# Task item
Below are records with pictures. Transcribe exactly, and only, the lines from the line with "yellow star: (87, 62) -> (89, 59), moved" to the line with "blue arrow: (31, 77) -> (28, 76), moved", both ends included, but not the pictures.

# Source data

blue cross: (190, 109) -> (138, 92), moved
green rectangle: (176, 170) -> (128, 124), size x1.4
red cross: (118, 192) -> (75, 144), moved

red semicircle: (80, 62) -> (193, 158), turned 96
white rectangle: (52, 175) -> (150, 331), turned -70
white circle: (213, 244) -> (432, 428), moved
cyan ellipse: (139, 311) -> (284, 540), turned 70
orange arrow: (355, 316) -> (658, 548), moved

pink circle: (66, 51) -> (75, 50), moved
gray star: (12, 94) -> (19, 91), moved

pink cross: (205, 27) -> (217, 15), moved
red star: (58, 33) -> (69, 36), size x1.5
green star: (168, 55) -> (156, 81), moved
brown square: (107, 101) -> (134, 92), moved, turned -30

==

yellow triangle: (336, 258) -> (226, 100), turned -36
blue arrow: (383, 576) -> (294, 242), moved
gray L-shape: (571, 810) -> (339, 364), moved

--

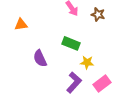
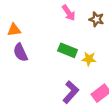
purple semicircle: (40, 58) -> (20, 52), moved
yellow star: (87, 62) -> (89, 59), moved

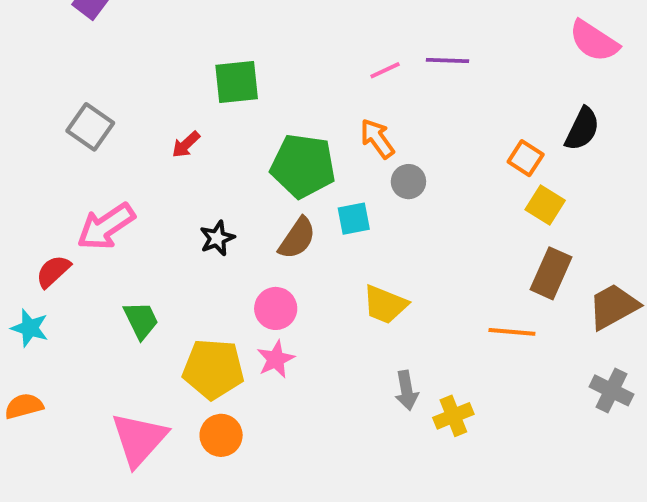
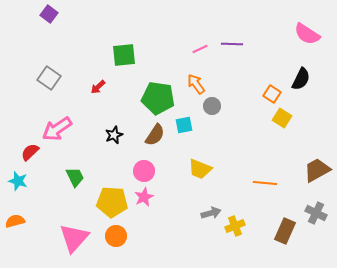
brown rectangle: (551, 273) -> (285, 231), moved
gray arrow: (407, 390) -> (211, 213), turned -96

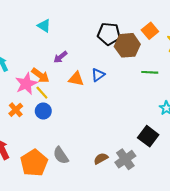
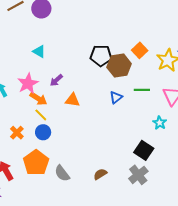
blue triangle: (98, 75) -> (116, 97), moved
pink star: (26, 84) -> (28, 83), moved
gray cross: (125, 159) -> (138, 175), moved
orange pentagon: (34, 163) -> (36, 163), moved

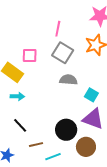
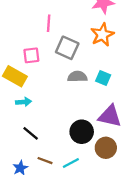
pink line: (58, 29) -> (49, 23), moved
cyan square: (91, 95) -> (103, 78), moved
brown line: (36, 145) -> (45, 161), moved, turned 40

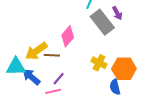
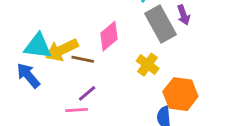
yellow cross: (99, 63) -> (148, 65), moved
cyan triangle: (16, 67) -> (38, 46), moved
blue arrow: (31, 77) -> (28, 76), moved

# Exercise answer
yellow star: (87, 62) -> (89, 59), moved

brown rectangle: (551, 273) -> (285, 231), moved
gray arrow: (407, 390) -> (211, 213), turned -96

blue triangle: (98, 75) -> (116, 97), moved
pink star: (26, 84) -> (28, 83), moved
gray cross: (125, 159) -> (138, 175), moved
orange pentagon: (34, 163) -> (36, 163), moved

pink line: (58, 29) -> (49, 23), moved
cyan square: (91, 95) -> (103, 78), moved
brown line: (36, 145) -> (45, 161), moved, turned 40

yellow cross: (99, 63) -> (148, 65), moved
cyan triangle: (16, 67) -> (38, 46), moved
blue arrow: (31, 77) -> (28, 76), moved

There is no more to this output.